■ Work required
Using the material below, print the line that contains "white hammer: 1 -> 3", the line that contains "yellow star: 2 -> 0", and every line in between, exactly and nothing else.

■ Dataset records
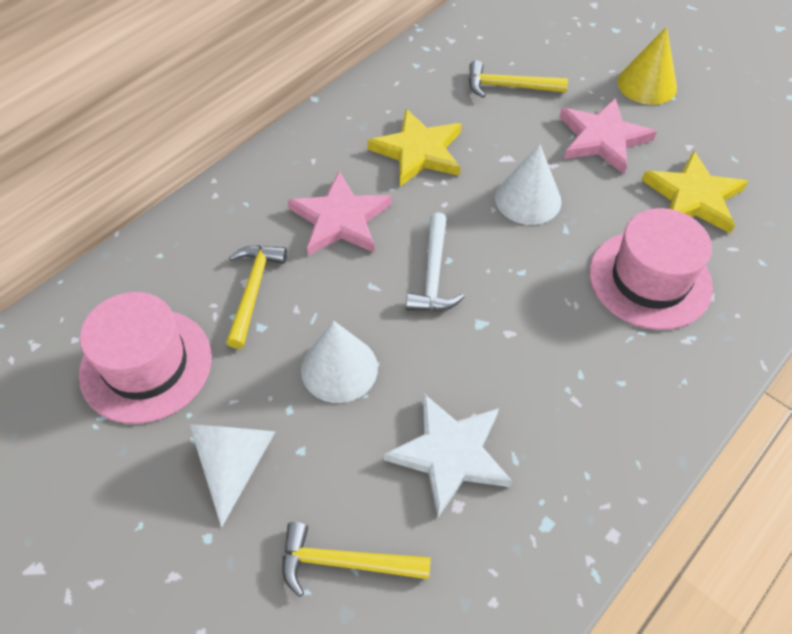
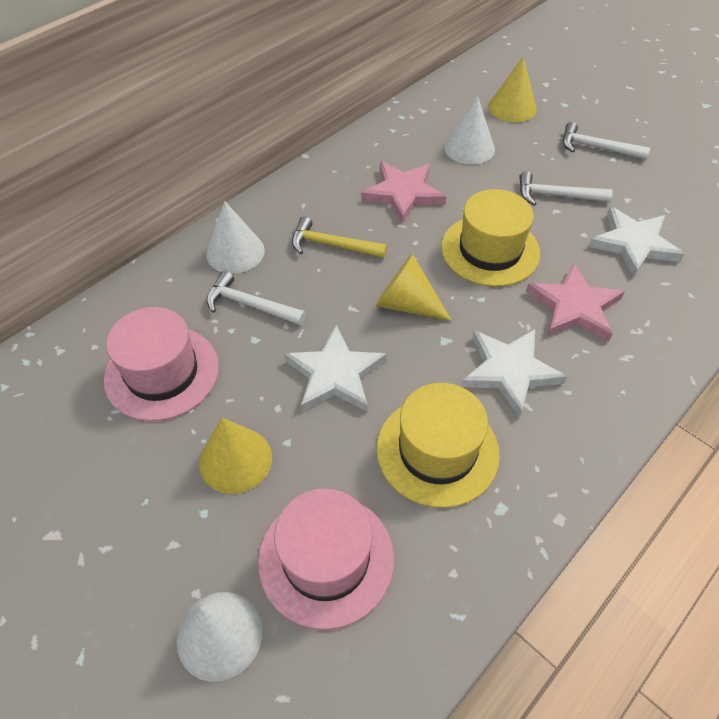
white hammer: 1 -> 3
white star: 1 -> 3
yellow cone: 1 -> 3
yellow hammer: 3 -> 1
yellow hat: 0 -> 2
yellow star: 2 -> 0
--
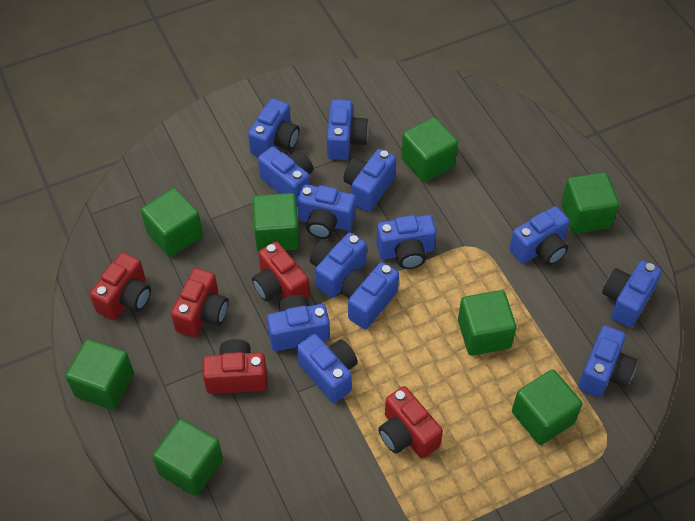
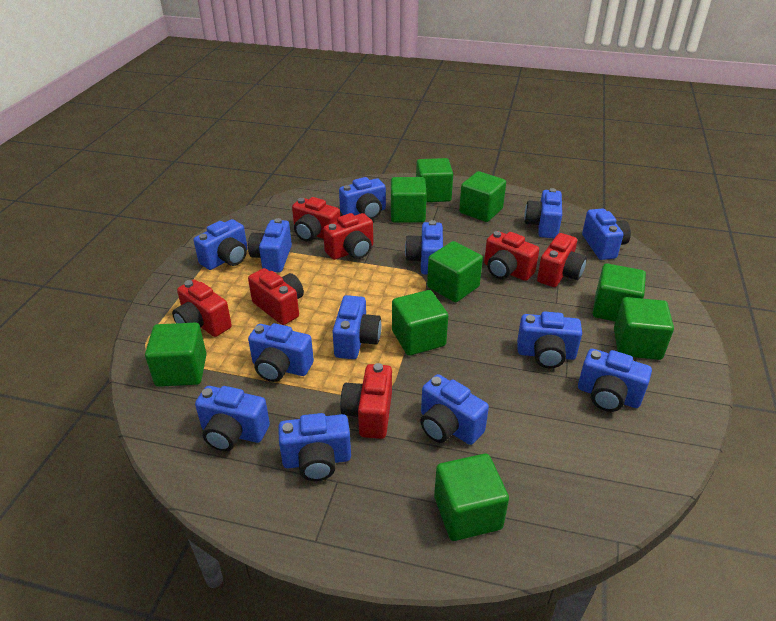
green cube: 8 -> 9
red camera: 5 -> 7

■ Written answer
white hammer: 1 -> 3
white star: 1 -> 3
yellow cone: 1 -> 3
yellow hammer: 3 -> 1
yellow hat: 0 -> 2
yellow star: 2 -> 0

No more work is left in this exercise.